____ INFORMATION PROVIDED

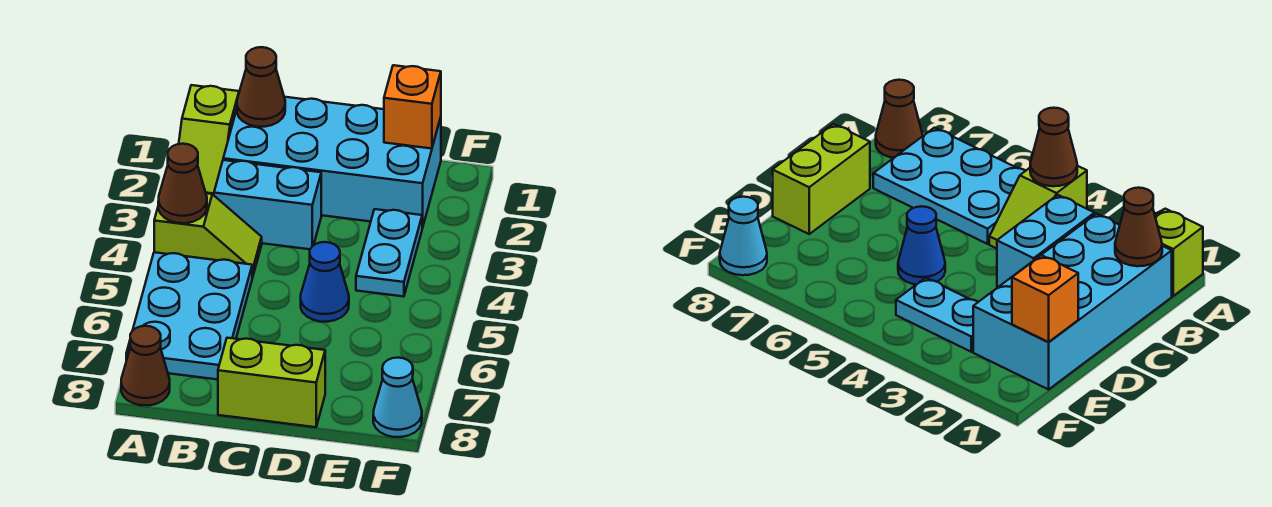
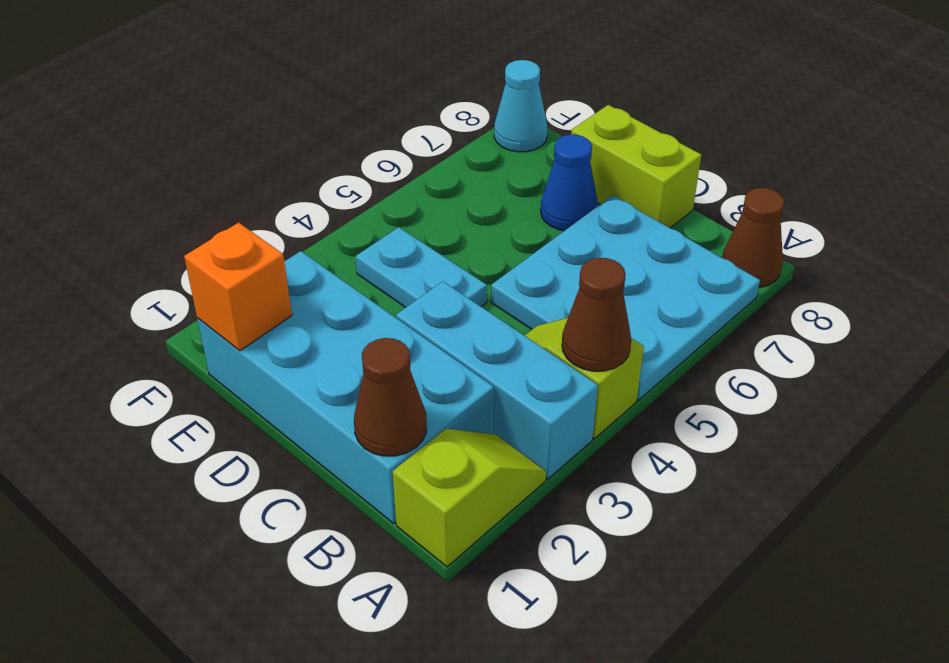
cyan plate A5:B7 level 1 -> cyan plate A5:C7 level 1
cyan brick B3:C3 level 1 -> cyan brick A3:C3 level 1
blue cone D5 level 1 -> blue cone D7 level 1
cyan plate E3:E4 level 1 -> cyan plate D4:E4 level 1

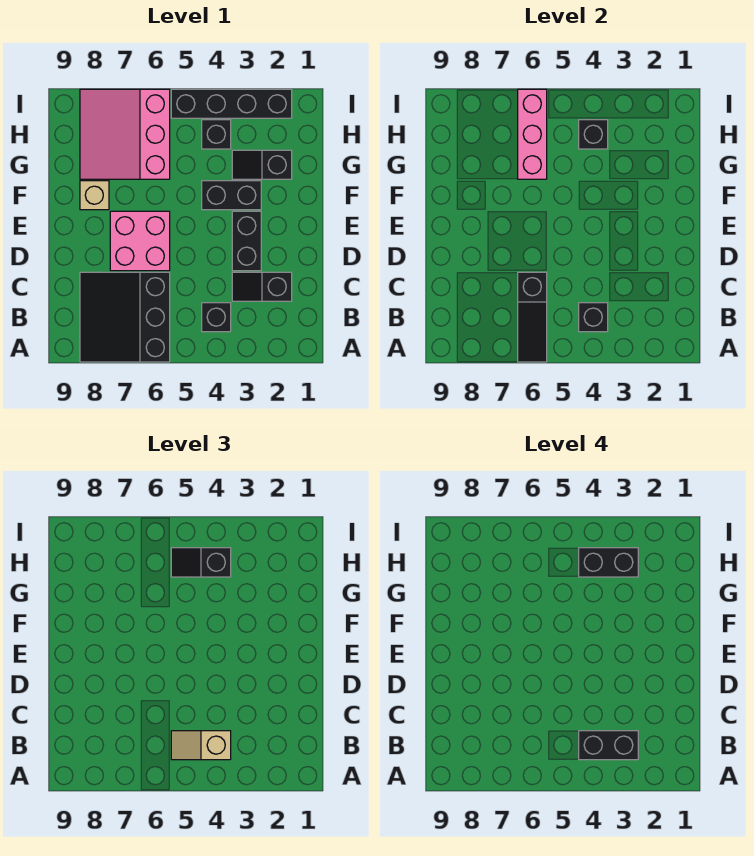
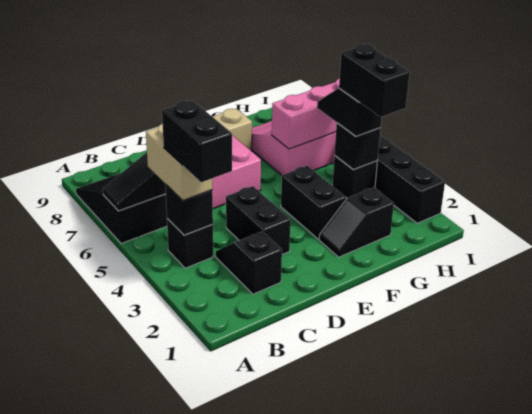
tan slope B4:B5 level 3 top 4 -> tan brick B4:B5 level 3
black brick D3:E3 level 1 -> black brick D3:D4 level 1
black slope G2:G3 level 1 top 2 -> black slope F2:G2 level 1 top G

________

■ **REQUIREMENT**
Repeat the full listing above without altering a word, and skip the pictures.

■ **RESPONSE TO THE EXERCISE**
cyan plate A5:B7 level 1 -> cyan plate A5:C7 level 1
cyan brick B3:C3 level 1 -> cyan brick A3:C3 level 1
blue cone D5 level 1 -> blue cone D7 level 1
cyan plate E3:E4 level 1 -> cyan plate D4:E4 level 1

tan slope B4:B5 level 3 top 4 -> tan brick B4:B5 level 3
black brick D3:E3 level 1 -> black brick D3:D4 level 1
black slope G2:G3 level 1 top 2 -> black slope F2:G2 level 1 top G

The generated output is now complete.